**EXERCISE DESCRIPTION:**
For the records shown below, return an exact copy that excludes the pictures.

**MATERIAL FOR THIS EXERCISE:**
# # # # # # #

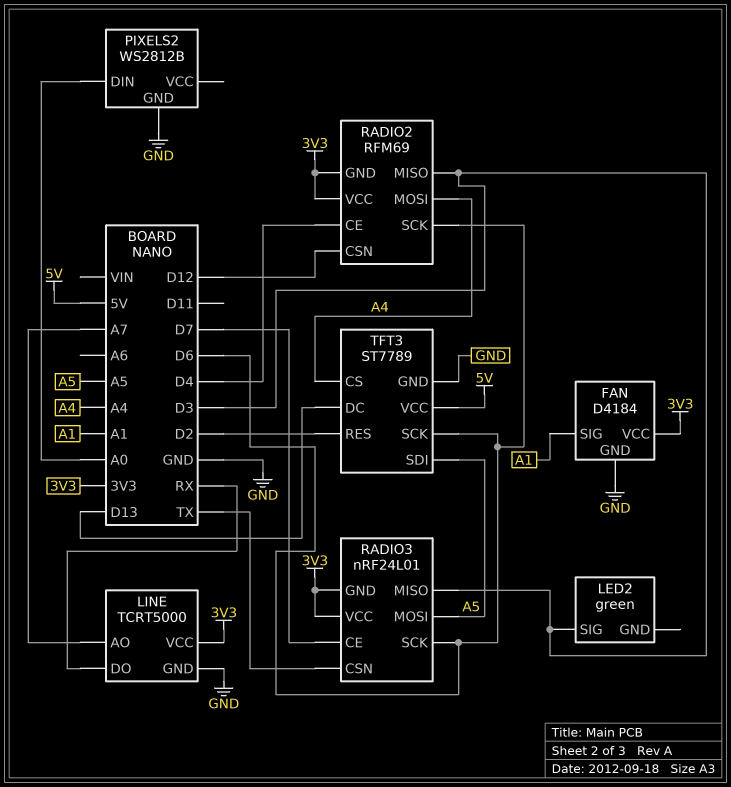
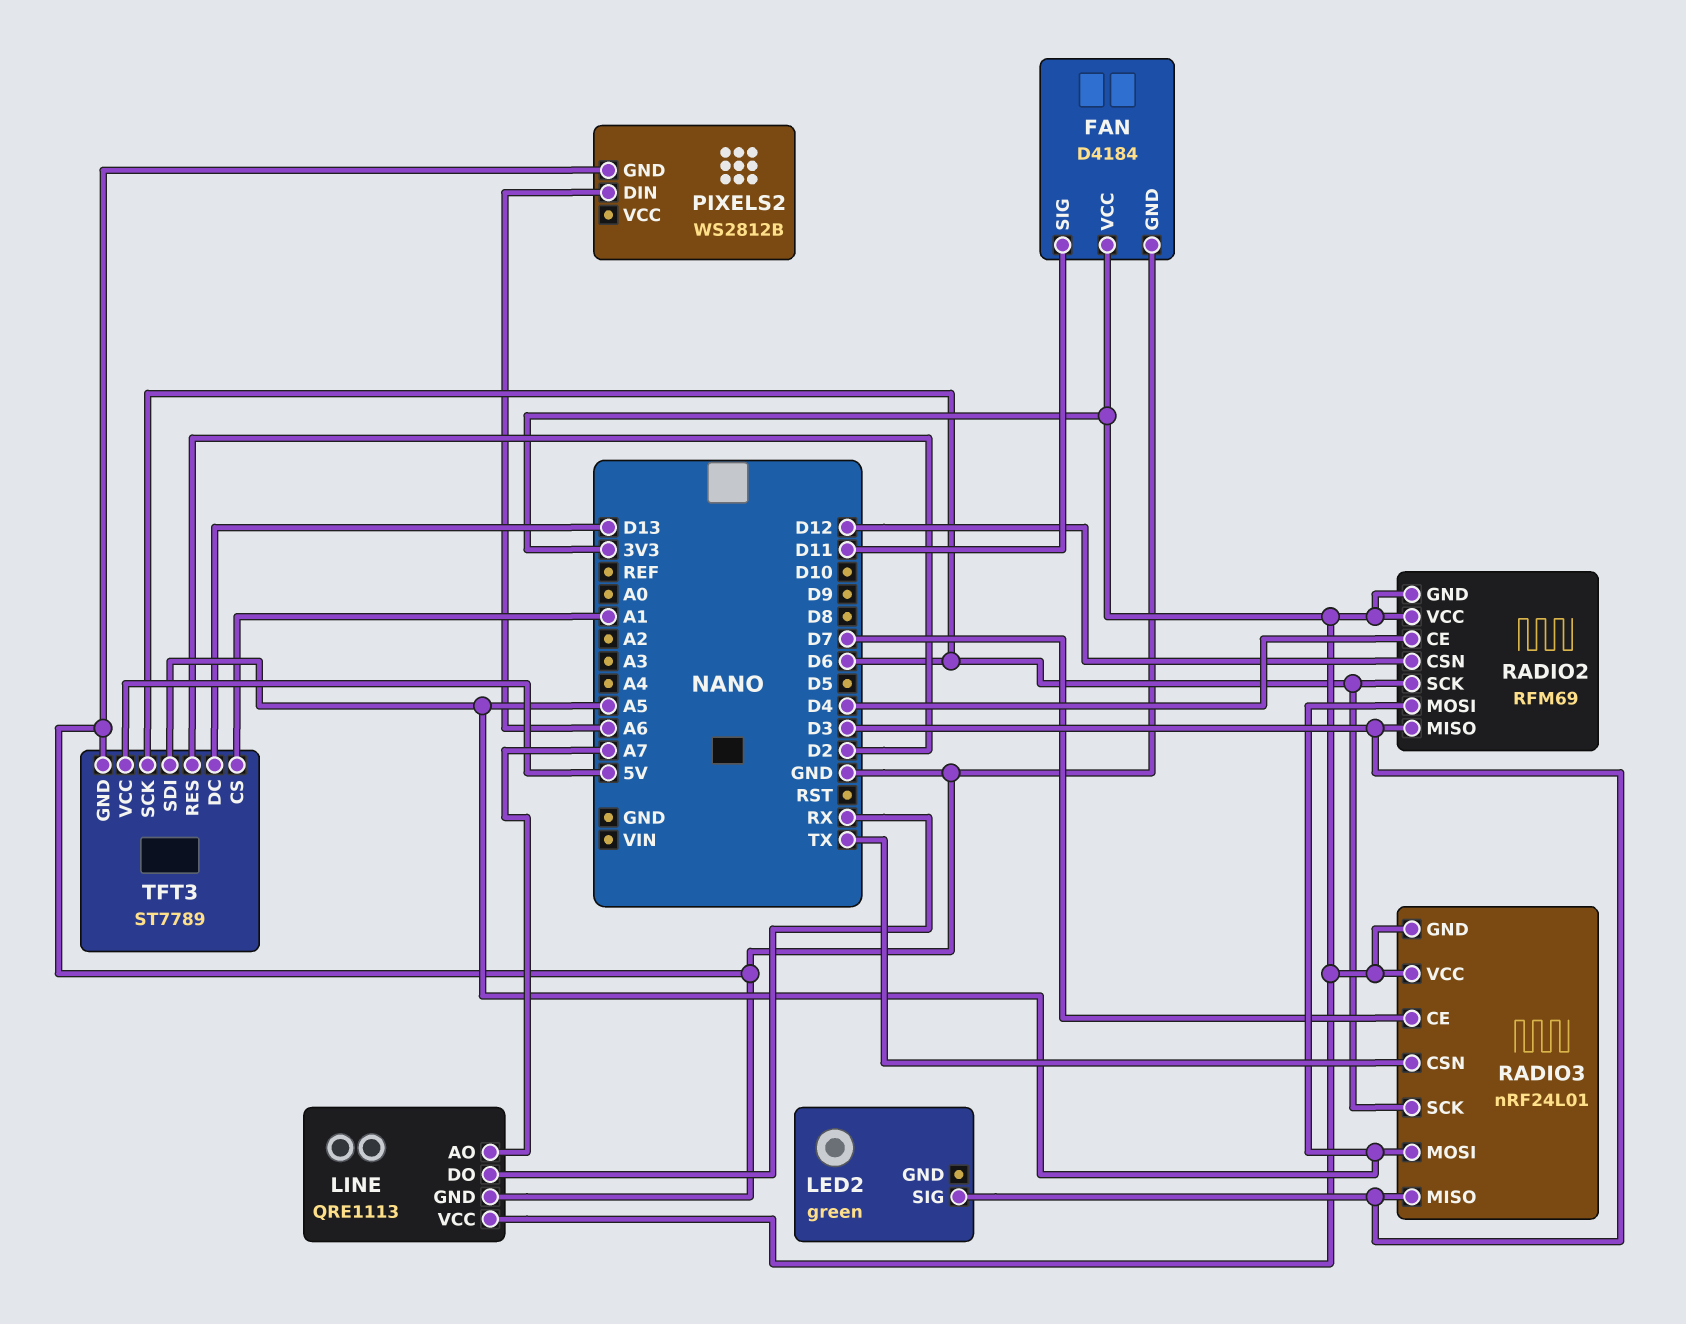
FAN pin SIG: A1 -> D11
LINE: TCRT5000 -> QRE1113
PIXELS2 pin DIN: A0 -> A6
RADIO2 pin MOSI: A4 -> A5
TFT3 pin CS: A4 -> A1

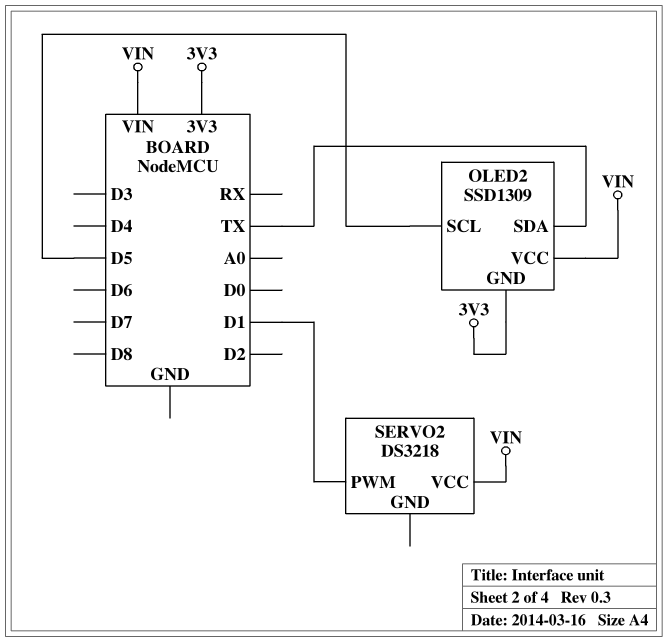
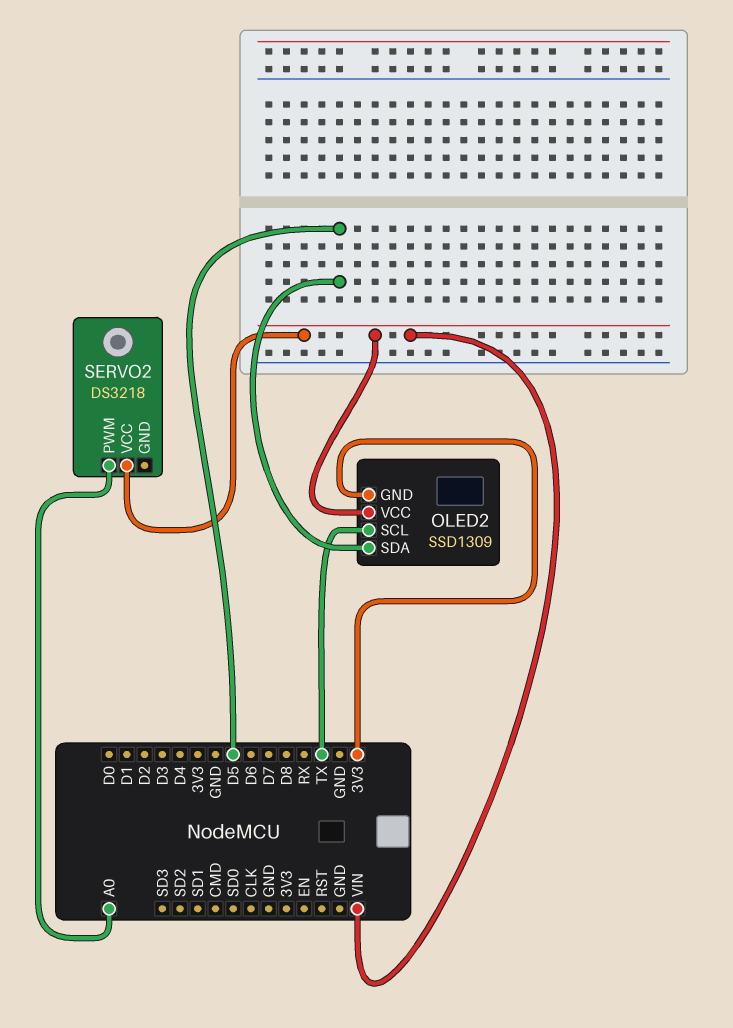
OLED2 pin SCL: D5 -> TX
OLED2 pin SDA: TX -> D5
SERVO2 pin PWM: D1 -> A0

# # # # # # #

**EXERCISE RESPONSE:**
FAN pin SIG: A1 -> D11
LINE: TCRT5000 -> QRE1113
PIXELS2 pin DIN: A0 -> A6
RADIO2 pin MOSI: A4 -> A5
TFT3 pin CS: A4 -> A1

OLED2 pin SCL: D5 -> TX
OLED2 pin SDA: TX -> D5
SERVO2 pin PWM: D1 -> A0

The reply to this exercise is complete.